• [Given information]
==================================================

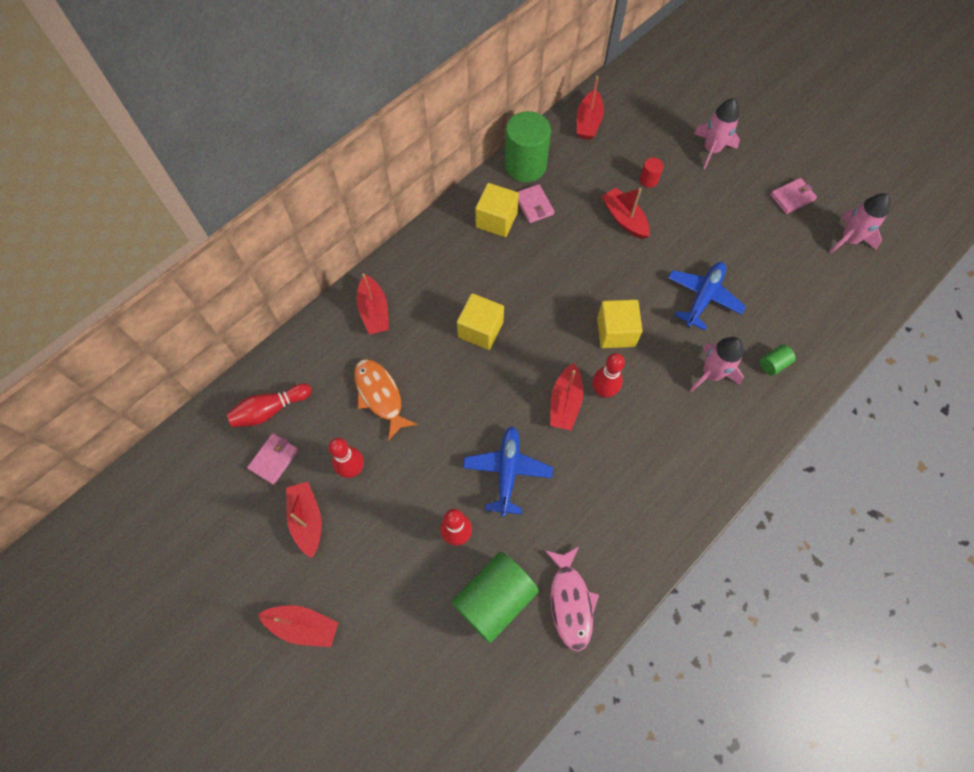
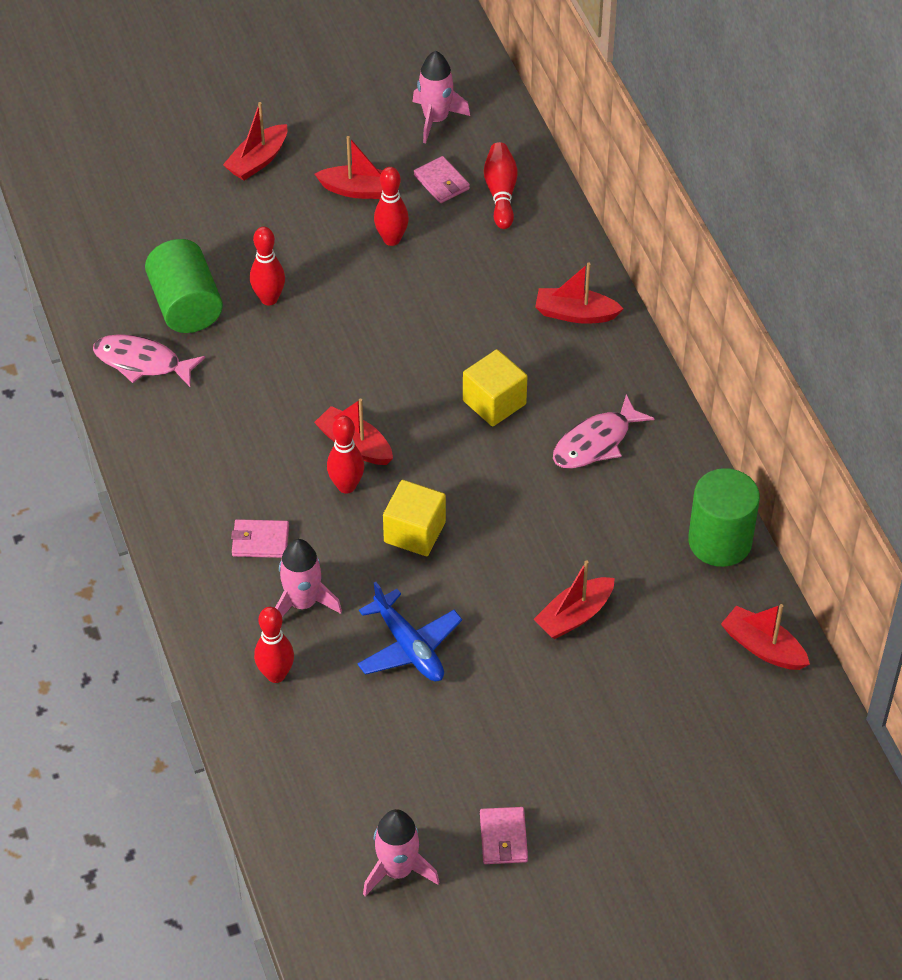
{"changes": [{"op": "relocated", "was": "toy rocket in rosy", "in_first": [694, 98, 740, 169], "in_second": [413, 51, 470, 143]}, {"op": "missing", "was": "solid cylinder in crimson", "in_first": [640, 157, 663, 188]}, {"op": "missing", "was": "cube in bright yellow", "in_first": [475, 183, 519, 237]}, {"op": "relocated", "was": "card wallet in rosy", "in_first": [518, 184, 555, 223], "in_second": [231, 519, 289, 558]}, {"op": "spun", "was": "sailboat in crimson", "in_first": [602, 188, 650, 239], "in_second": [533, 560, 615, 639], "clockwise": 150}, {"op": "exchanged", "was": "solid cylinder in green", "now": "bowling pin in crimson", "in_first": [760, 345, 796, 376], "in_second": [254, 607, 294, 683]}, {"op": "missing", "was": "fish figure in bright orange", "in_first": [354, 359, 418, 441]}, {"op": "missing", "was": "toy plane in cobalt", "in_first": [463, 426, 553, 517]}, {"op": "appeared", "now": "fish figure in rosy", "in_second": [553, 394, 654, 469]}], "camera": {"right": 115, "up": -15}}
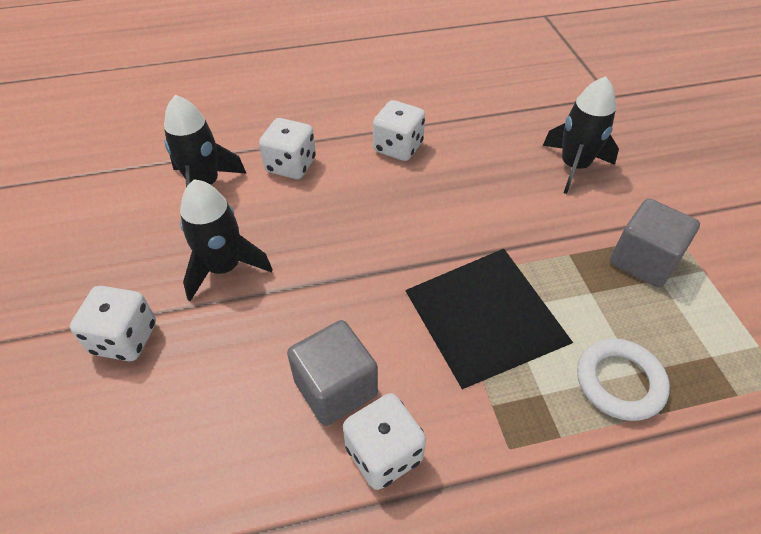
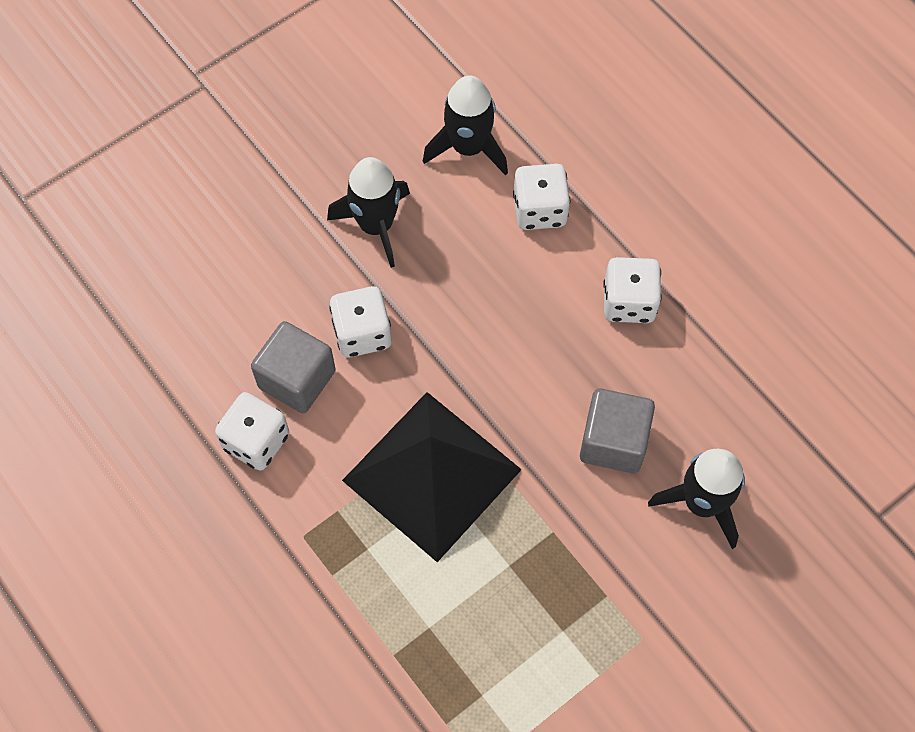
{"changes": [{"op": "relocated", "was": "cube in grey", "in_first": [610, 199, 700, 287], "in_second": [580, 388, 655, 473]}, {"op": "relocated", "was": "dice in pure white", "in_first": [70, 286, 156, 361], "in_second": [329, 286, 391, 357]}, {"op": "missing", "was": "hoop in pure white", "in_first": [577, 338, 670, 421]}], "camera": {"right": 65, "up": 15}}
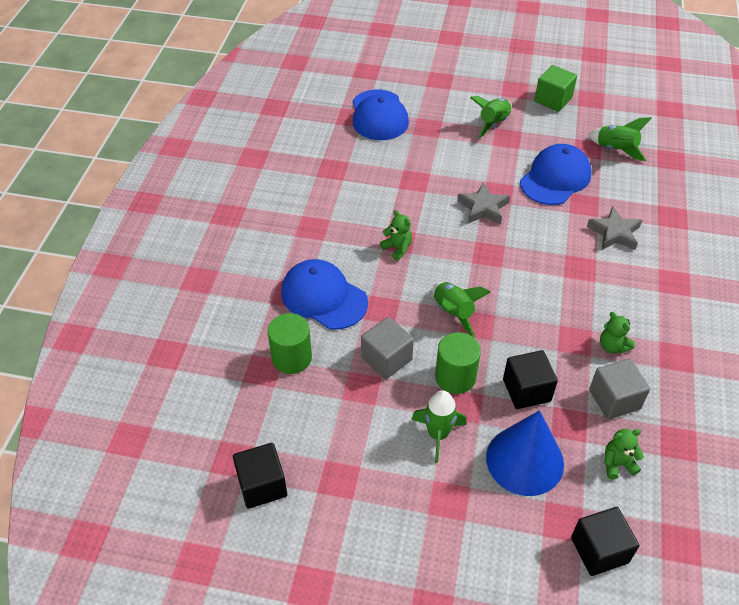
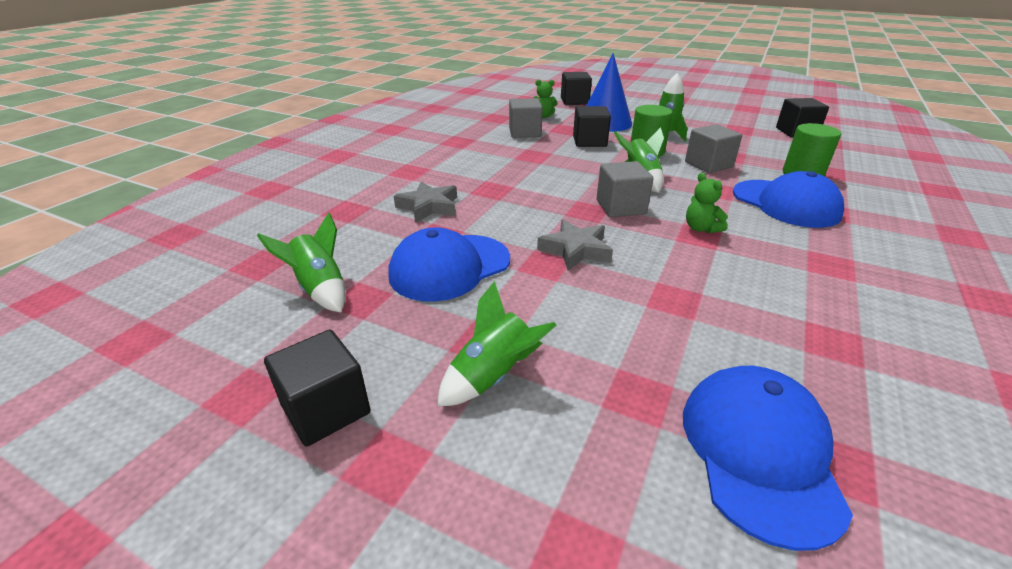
{"changes": [{"op": "colour", "was": "cube in green", "now": "cube in black", "in_first": [534, 65, 577, 112], "in_second": [264, 330, 371, 447]}, {"op": "missing", "was": "teddy bear in green", "in_first": [600, 312, 635, 354]}, {"op": "appeared", "now": "cube in grey", "in_second": [597, 161, 654, 217]}], "camera": {"right": -165, "up": -15}}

==================================================

• [Your objective] Locate all lines in the listing above with the word "relocated" and copy them.

• [The answer]
{"changes": [{"op": "relocated", "was": "toy rocket in rosy", "in_first": [694, 98, 740, 169], "in_second": [413, 51, 470, 143]}, {"op": "missing", "was": "solid cylinder in crimson", "in_first": [640, 157, 663, 188]}, {"op": "missing", "was": "cube in bright yellow", "in_first": [475, 183, 519, 237]}, {"op": "relocated", "was": "card wallet in rosy", "in_first": [518, 184, 555, 223], "in_second": [231, 519, 289, 558]}, {"op": "spun", "was": "sailboat in crimson", "in_first": [602, 188, 650, 239], "in_second": [533, 560, 615, 639], "clockwise": 150}, {"op": "exchanged", "was": "solid cylinder in green", "now": "bowling pin in crimson", "in_first": [760, 345, 796, 376], "in_second": [254, 607, 294, 683]}, {"op": "missing", "was": "fish figure in bright orange", "in_first": [354, 359, 418, 441]}, {"op": "missing", "was": "toy plane in cobalt", "in_first": [463, 426, 553, 517]}, {"op": "appeared", "now": "fish figure in rosy", "in_second": [553, 394, 654, 469]}], "camera": {"right": 115, "up": -15}}
{"changes": [{"op": "relocated", "was": "cube in grey", "in_first": [610, 199, 700, 287], "in_second": [580, 388, 655, 473]}, {"op": "relocated", "was": "dice in pure white", "in_first": [70, 286, 156, 361], "in_second": [329, 286, 391, 357]}, {"op": "missing", "was": "hoop in pure white", "in_first": [577, 338, 670, 421]}], "camera": {"right": 65, "up": 15}}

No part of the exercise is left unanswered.